### What this task involves
Set down, exactly and with nothing added, the lines running from the one that holds "grey brick H7:I7 level 1 -> none" to the final line of the records. Pictures stay out of the copy.
*** Opening Records shown ***
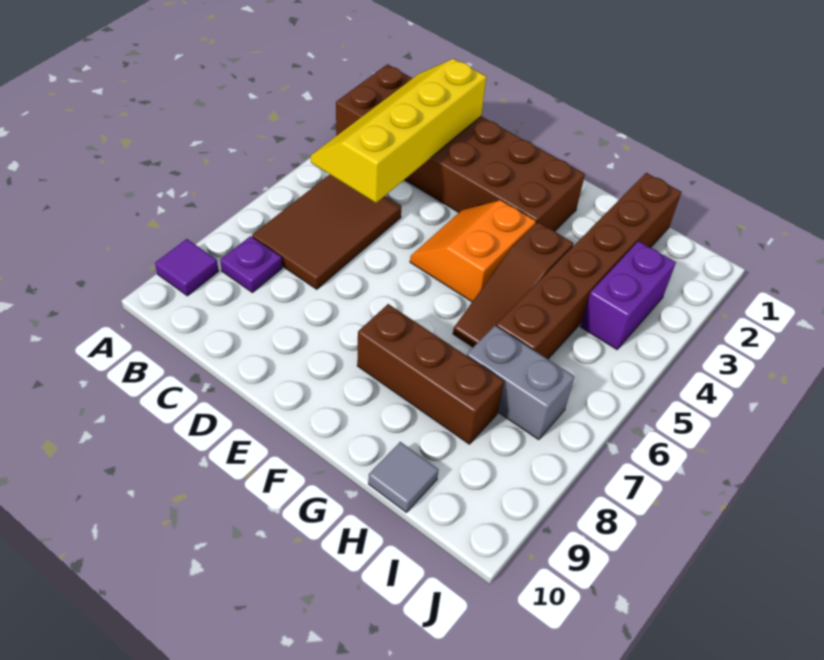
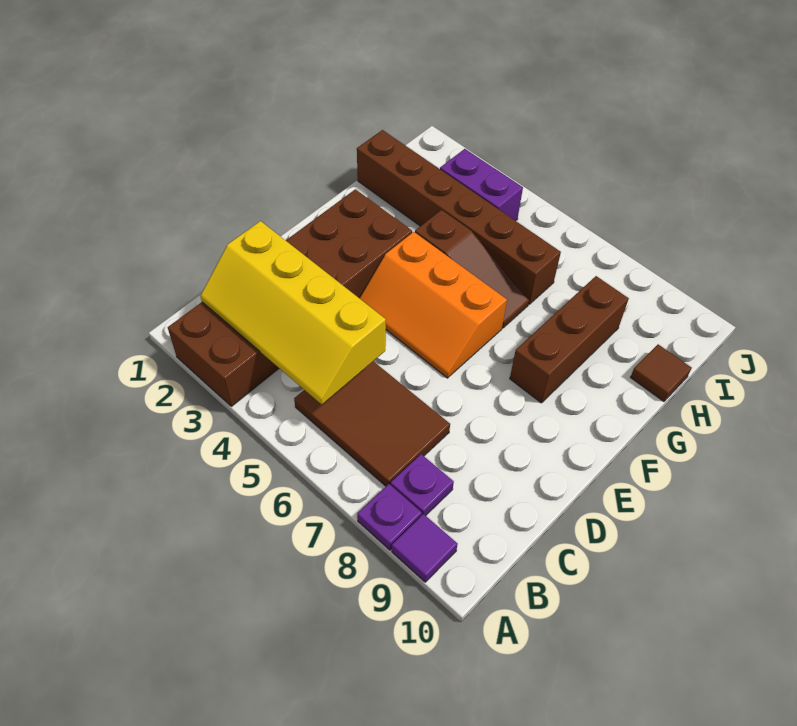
none -> purple plate A8 level 1
orange slope E4:F5 level 1 top F -> orange slope E4:F6 level 1 top F
grey brick H7:I7 level 1 -> none
grey tile H10 level 1 -> brown tile H10 level 1

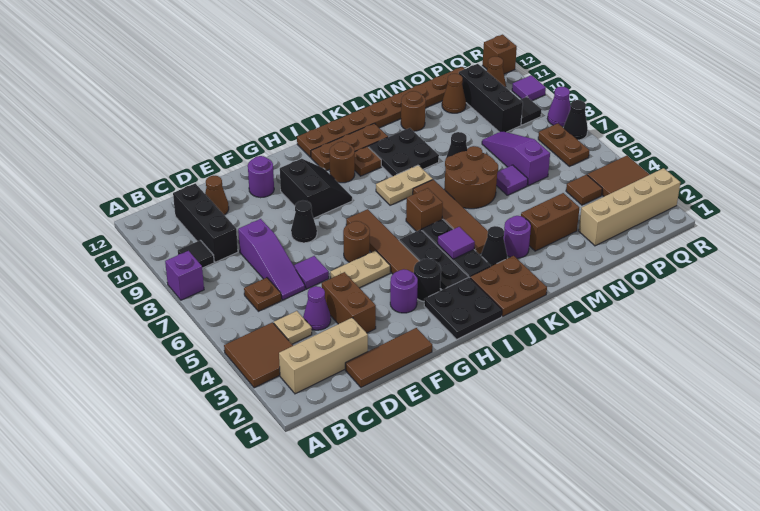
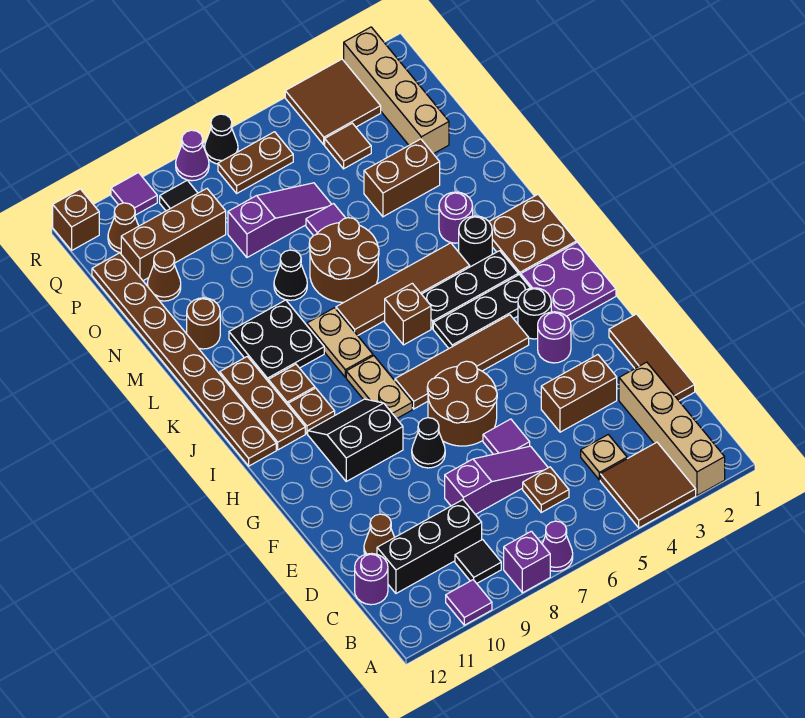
tan brick B2:D2 level 1 -> tan brick A2:D2 level 1
purple cone D4 level 1 -> purple cone A7 level 1
tan plate F5:G5 level 1 -> tan plate H8:I8 level 1
purple round brick F11 level 1 -> purple round brick C12 level 1
brown round brick G6 level 1 -> brown round brick F6:G7 level 1
black plate H1:I2 level 1 -> purple plate H1:I2 level 1
brown round brick I10 level 1 -> brown plate I10 level 1
purple tile J4 level 2 -> purple tile A10 level 1
black cone K3 level 1 -> black round brick K3 level 1
brown brick M3:N3 level 1 -> brown brick N3:N4 level 1
purple slope O6:O8 level 1 top 6 -> purple slope O6:O8 level 1 top 8
black brick P9:P11 level 1 -> brown brick P9:P11 level 1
*** Closing Records shown ***
### Solution to the problem
grey brick H7:I7 level 1 -> none
grey tile H10 level 1 -> brown tile H10 level 1

tan brick B2:D2 level 1 -> tan brick A2:D2 level 1
purple cone D4 level 1 -> purple cone A7 level 1
tan plate F5:G5 level 1 -> tan plate H8:I8 level 1
purple round brick F11 level 1 -> purple round brick C12 level 1
brown round brick G6 level 1 -> brown round brick F6:G7 level 1
black plate H1:I2 level 1 -> purple plate H1:I2 level 1
brown round brick I10 level 1 -> brown plate I10 level 1
purple tile J4 level 2 -> purple tile A10 level 1
black cone K3 level 1 -> black round brick K3 level 1
brown brick M3:N3 level 1 -> brown brick N3:N4 level 1
purple slope O6:O8 level 1 top 6 -> purple slope O6:O8 level 1 top 8
black brick P9:P11 level 1 -> brown brick P9:P11 level 1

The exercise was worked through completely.